---- MATERIAL FOR THIS EXERCISE
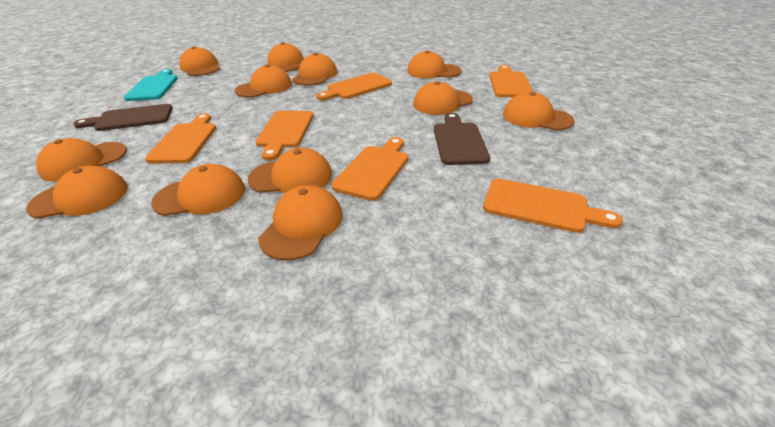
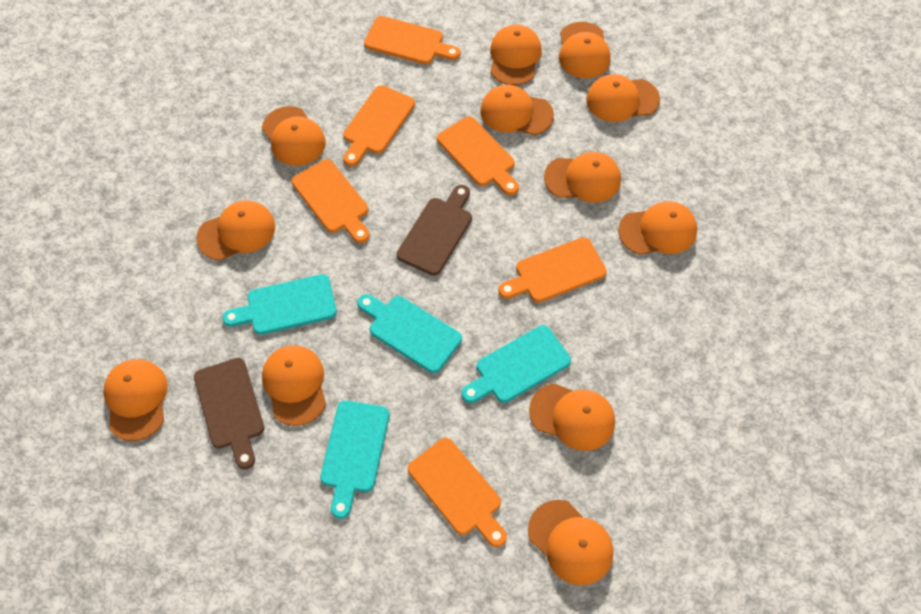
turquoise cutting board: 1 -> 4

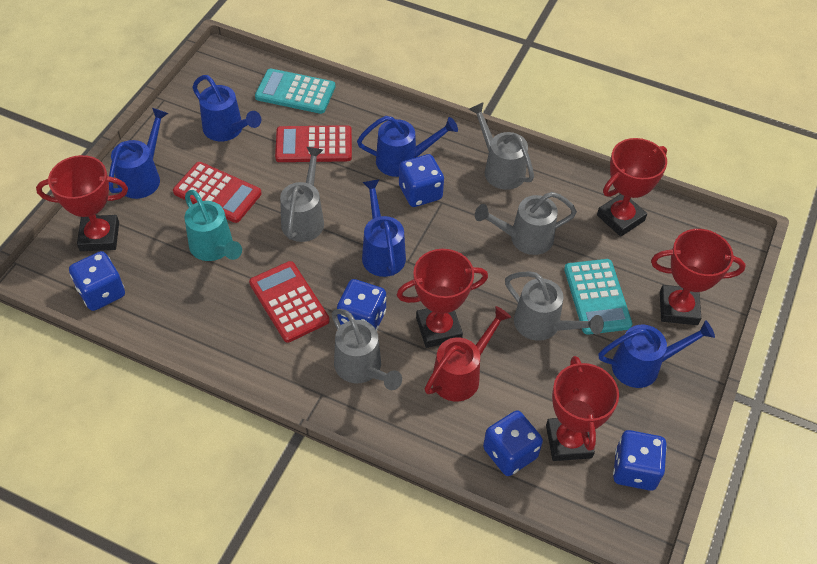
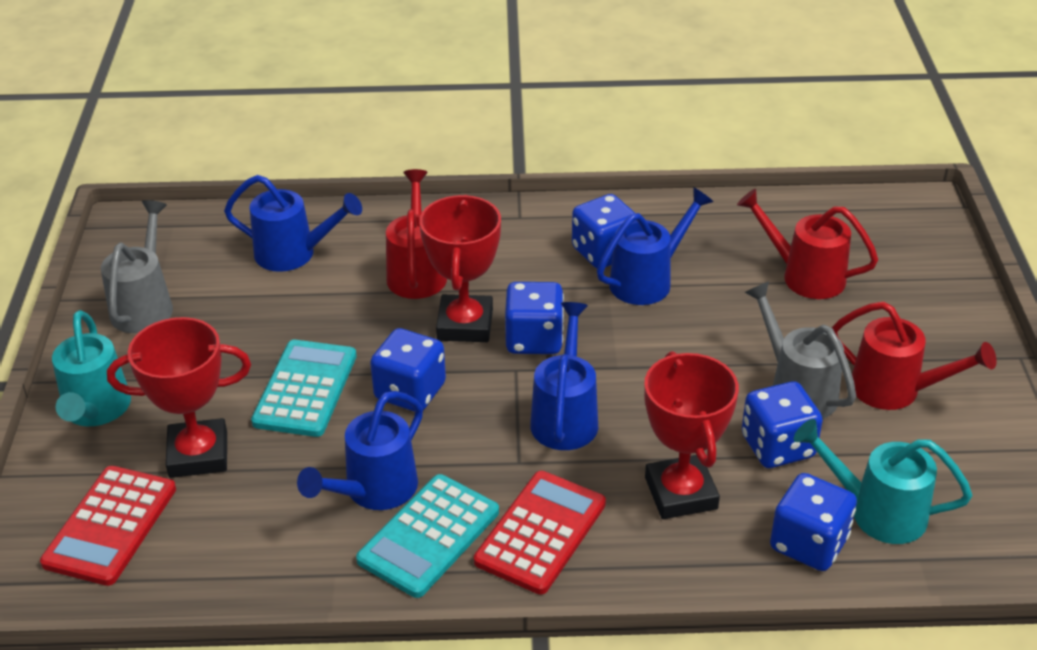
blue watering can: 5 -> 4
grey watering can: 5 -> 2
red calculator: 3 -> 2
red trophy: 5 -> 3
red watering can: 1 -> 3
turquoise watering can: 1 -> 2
--------
---- MATERIAL FOR THIS EXERCISE
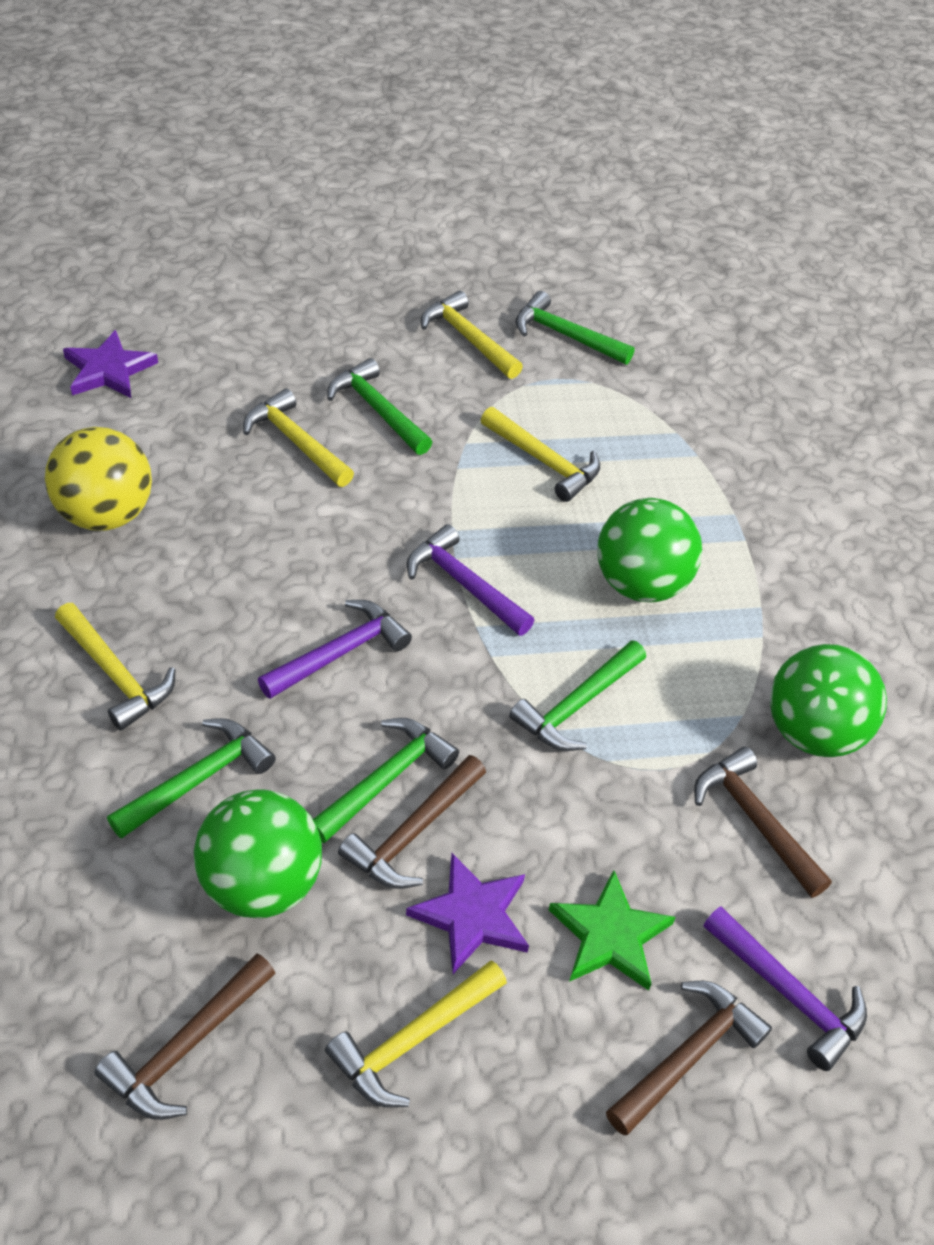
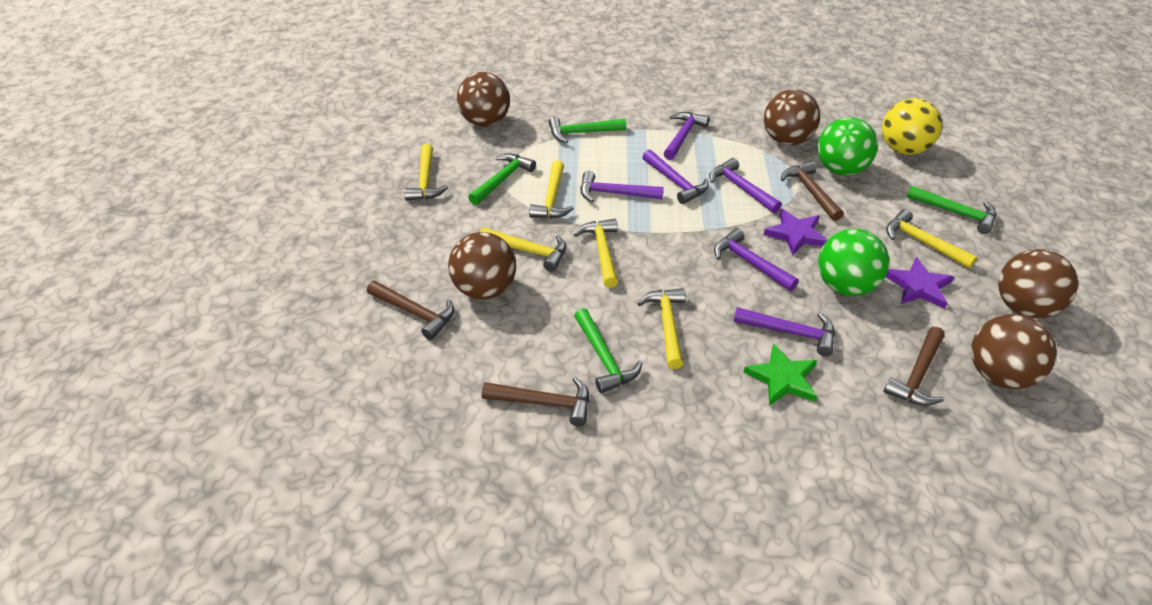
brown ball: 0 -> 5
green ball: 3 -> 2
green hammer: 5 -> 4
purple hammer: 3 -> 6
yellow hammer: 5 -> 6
--------
---- MATERIAL FOR THIS EXERCISE
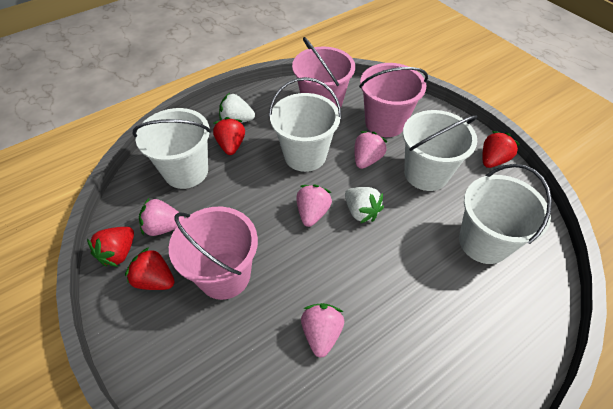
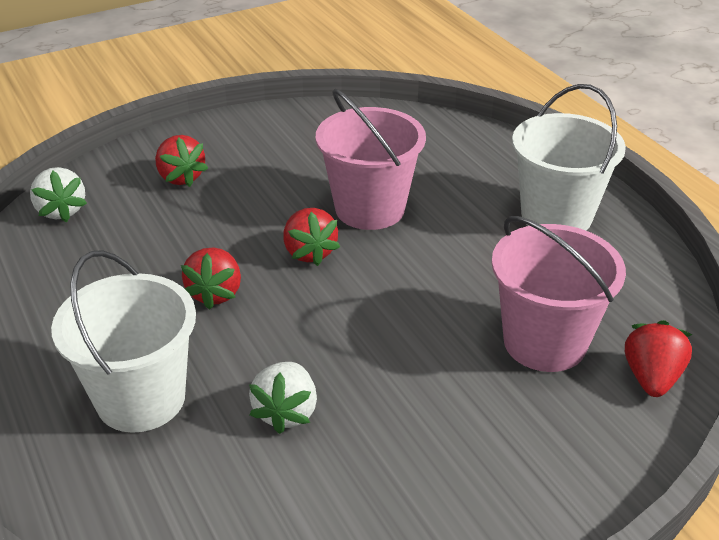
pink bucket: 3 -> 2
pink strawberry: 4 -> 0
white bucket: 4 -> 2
--------
## WORK ITEM
Using the material above, return every line that holds the string "turquoise".

## TASK ANSWER
turquoise cutting board: 1 -> 4
turquoise watering can: 1 -> 2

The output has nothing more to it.